TASK TO CARRY OUT ->
Set the listing down again in full, word for word, with the pictures left out.

STORED DATA ->
━━━━
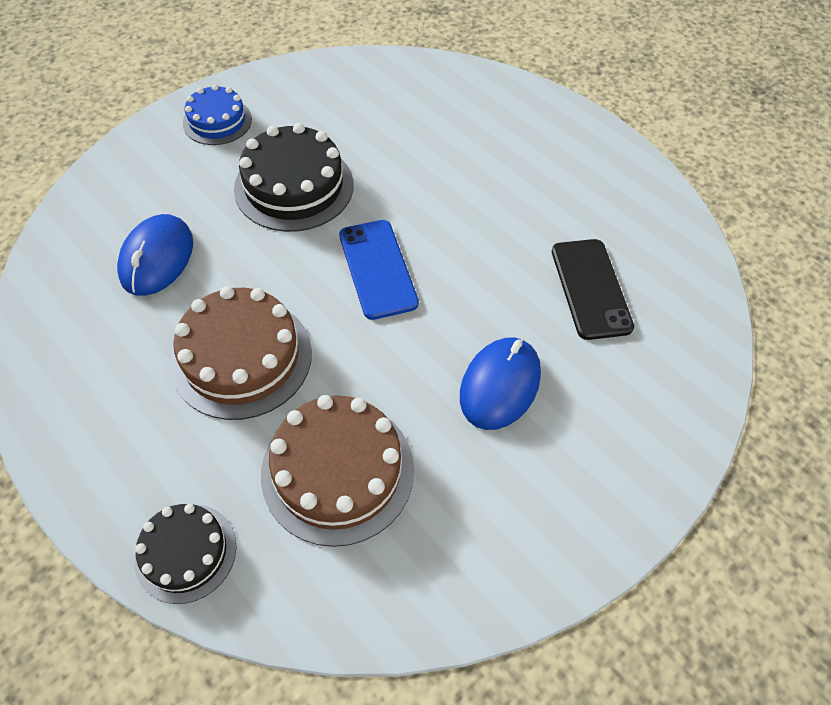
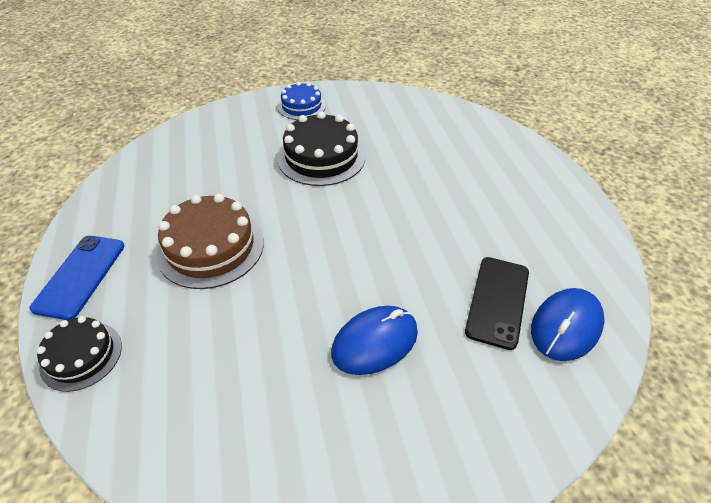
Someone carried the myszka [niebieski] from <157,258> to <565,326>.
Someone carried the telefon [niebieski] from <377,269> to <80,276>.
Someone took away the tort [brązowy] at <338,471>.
━━━━
FINISHED EXERCISE ->
Someone carried the myszka [niebieski] from <157,258> to <565,326>.
Someone carried the telefon [niebieski] from <377,269> to <80,276>.
Someone took away the tort [brązowy] at <338,471>.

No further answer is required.